* Task details *
In the listing below, tally the lines that hold "point" and report that number by itself.

* Input *

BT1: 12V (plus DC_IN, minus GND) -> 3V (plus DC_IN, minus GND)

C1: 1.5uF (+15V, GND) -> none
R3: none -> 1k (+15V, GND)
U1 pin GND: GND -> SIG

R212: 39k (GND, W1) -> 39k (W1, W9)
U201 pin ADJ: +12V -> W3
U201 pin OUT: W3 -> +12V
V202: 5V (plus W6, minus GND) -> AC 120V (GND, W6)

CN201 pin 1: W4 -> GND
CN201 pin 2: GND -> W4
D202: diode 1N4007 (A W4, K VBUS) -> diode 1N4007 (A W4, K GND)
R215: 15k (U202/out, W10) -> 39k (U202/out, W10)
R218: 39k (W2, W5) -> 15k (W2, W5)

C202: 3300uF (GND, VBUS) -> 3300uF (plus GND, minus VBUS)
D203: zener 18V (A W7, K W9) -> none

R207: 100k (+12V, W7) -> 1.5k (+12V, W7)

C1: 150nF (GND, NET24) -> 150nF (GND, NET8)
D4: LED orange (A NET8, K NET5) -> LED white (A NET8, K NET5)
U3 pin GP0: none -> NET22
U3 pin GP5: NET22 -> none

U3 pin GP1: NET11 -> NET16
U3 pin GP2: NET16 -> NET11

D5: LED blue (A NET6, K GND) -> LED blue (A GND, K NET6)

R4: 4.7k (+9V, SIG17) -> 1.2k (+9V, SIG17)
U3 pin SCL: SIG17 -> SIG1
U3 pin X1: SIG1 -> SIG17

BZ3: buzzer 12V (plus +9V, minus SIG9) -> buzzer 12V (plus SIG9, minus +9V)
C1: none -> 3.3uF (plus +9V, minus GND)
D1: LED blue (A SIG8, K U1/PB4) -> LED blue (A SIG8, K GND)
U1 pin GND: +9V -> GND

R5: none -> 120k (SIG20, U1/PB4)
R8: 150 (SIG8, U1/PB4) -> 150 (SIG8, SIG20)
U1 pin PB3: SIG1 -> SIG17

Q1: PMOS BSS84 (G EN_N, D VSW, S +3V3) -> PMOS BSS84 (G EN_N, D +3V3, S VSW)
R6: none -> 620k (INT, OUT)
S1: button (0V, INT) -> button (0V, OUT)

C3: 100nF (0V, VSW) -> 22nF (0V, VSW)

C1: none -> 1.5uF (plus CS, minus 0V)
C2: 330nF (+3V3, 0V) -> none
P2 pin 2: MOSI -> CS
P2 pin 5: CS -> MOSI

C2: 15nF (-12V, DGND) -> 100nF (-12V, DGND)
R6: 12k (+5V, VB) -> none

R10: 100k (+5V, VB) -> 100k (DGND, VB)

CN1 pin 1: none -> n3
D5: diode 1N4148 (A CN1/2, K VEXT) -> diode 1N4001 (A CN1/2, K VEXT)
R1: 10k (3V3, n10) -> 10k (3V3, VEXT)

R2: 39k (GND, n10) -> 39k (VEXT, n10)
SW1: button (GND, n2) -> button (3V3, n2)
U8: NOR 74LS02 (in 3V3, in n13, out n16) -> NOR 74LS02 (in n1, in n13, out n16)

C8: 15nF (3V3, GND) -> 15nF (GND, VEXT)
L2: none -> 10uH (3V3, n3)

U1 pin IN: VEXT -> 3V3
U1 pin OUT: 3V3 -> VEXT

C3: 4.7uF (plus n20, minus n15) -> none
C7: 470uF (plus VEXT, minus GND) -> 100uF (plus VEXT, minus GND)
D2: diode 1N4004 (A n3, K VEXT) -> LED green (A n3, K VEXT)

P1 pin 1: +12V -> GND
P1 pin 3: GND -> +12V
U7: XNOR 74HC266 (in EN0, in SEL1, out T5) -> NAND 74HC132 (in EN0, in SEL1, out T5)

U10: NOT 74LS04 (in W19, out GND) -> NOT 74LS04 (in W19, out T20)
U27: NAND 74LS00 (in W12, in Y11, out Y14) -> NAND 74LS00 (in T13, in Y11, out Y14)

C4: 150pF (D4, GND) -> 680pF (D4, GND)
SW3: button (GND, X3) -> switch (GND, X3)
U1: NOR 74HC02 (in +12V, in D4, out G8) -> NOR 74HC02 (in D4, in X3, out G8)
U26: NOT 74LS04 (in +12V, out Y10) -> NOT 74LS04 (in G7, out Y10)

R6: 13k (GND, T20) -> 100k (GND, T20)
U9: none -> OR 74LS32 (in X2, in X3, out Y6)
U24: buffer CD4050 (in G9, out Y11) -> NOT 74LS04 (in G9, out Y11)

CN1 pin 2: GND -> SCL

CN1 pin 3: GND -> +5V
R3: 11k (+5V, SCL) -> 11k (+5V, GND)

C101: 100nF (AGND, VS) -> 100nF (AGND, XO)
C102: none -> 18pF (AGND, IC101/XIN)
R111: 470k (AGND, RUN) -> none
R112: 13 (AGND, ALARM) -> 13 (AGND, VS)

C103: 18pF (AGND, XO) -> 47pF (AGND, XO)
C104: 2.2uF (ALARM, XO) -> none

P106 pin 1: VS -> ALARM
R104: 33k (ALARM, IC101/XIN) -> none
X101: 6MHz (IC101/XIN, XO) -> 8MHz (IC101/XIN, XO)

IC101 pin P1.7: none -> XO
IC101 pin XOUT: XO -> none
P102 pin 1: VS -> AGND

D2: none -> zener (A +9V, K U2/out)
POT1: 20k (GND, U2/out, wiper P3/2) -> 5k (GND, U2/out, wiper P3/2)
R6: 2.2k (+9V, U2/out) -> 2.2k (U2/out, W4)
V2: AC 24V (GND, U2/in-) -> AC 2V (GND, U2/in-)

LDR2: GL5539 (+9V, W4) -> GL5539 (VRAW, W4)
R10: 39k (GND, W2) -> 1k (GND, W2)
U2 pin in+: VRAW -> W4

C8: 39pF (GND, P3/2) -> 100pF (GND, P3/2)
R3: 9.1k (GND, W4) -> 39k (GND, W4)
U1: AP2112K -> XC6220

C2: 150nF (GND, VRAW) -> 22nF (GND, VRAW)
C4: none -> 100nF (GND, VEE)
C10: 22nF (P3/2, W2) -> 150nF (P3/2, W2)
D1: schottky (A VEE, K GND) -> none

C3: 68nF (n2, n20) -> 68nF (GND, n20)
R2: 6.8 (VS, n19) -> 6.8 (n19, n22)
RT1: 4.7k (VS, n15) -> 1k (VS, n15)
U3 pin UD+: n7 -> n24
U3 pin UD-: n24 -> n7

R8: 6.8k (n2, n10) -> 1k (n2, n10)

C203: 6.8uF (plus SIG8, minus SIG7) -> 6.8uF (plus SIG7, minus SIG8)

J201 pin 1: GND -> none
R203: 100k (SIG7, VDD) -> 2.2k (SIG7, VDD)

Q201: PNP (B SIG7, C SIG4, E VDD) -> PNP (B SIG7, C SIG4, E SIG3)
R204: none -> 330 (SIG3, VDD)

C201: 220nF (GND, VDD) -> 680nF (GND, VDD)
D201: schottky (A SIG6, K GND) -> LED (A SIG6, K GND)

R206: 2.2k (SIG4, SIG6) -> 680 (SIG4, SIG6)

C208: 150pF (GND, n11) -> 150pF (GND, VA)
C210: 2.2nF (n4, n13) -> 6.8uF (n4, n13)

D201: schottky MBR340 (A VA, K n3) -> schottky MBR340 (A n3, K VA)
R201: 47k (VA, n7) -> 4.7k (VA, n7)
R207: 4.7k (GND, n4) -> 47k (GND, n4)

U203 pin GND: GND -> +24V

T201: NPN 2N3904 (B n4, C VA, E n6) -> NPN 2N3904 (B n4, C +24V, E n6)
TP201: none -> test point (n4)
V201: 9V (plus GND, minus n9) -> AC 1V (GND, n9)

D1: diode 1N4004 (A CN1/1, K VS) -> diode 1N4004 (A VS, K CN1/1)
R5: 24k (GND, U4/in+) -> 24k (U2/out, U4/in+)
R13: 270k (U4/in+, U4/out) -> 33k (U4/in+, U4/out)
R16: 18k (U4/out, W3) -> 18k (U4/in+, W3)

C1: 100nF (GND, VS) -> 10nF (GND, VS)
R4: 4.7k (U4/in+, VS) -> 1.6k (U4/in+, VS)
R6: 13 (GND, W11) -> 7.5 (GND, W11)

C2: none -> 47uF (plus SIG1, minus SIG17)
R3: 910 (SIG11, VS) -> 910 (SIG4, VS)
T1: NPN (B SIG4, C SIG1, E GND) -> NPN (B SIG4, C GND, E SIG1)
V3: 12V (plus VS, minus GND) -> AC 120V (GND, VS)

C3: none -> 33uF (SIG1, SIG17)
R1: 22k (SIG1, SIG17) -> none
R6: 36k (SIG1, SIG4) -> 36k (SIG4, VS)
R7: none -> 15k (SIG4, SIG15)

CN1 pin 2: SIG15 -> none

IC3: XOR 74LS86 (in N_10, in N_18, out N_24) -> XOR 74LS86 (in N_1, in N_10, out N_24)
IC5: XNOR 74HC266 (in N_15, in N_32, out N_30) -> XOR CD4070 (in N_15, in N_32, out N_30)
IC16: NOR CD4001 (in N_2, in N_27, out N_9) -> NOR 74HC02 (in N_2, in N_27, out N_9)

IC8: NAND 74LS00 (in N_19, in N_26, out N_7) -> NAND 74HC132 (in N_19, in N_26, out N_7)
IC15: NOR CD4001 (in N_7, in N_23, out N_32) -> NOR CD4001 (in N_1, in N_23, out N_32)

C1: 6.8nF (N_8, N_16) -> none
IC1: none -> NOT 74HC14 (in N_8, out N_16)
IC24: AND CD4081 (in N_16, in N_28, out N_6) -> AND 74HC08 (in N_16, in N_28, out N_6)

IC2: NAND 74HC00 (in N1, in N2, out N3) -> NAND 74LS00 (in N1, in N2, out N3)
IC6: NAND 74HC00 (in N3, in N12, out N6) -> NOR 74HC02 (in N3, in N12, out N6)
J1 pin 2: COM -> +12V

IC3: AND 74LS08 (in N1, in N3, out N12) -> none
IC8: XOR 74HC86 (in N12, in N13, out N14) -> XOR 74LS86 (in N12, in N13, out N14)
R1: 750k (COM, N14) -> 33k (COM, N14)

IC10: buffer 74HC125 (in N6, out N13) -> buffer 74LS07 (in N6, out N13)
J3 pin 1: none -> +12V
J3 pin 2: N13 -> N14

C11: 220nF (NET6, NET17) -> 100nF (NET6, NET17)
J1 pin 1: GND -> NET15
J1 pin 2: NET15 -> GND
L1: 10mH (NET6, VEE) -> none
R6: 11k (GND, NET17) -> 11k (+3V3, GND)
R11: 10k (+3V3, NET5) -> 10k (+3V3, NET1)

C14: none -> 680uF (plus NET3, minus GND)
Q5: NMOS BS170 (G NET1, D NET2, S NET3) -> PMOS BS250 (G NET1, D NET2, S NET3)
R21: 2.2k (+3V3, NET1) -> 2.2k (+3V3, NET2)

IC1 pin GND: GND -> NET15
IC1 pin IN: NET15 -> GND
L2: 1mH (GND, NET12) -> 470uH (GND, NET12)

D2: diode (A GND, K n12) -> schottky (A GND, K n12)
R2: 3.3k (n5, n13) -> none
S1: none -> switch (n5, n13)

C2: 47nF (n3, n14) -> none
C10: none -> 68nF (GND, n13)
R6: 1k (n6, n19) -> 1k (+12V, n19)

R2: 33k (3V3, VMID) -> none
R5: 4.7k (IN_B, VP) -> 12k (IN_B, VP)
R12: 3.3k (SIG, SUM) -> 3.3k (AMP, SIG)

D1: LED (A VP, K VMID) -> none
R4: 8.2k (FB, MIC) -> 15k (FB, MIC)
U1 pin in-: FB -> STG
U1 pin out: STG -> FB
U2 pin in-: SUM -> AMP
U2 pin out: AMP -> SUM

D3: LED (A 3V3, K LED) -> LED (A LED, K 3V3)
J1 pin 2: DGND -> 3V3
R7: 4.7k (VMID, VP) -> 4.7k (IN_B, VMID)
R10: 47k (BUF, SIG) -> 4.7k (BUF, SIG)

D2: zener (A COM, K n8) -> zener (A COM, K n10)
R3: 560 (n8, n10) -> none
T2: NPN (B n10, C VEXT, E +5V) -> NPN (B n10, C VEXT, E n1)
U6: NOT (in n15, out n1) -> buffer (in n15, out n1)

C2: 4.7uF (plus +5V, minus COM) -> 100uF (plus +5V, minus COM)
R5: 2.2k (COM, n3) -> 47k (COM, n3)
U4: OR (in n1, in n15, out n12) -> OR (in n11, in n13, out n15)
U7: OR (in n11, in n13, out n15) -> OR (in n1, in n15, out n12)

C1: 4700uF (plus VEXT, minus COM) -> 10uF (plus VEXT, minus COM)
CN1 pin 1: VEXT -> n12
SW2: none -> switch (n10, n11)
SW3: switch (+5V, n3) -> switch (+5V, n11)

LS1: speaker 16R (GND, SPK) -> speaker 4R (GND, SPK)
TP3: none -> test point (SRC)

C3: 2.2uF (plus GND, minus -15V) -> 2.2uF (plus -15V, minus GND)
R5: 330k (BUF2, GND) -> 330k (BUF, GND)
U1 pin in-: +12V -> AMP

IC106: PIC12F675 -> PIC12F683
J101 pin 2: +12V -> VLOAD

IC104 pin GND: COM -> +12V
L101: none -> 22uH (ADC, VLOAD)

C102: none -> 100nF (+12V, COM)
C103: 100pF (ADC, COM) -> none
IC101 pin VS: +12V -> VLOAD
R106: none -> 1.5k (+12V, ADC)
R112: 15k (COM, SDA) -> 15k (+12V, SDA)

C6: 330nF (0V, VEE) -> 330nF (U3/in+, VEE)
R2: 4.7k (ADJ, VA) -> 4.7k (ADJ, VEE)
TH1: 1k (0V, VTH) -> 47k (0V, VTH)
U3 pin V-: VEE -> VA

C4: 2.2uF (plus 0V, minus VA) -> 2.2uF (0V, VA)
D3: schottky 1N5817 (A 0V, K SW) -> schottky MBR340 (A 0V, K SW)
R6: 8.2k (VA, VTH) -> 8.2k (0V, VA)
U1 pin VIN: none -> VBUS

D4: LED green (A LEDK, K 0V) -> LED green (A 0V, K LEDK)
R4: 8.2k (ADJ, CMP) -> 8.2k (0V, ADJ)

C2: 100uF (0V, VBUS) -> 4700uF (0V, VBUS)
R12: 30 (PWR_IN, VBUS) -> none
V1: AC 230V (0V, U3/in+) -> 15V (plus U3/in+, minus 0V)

* Solution *
2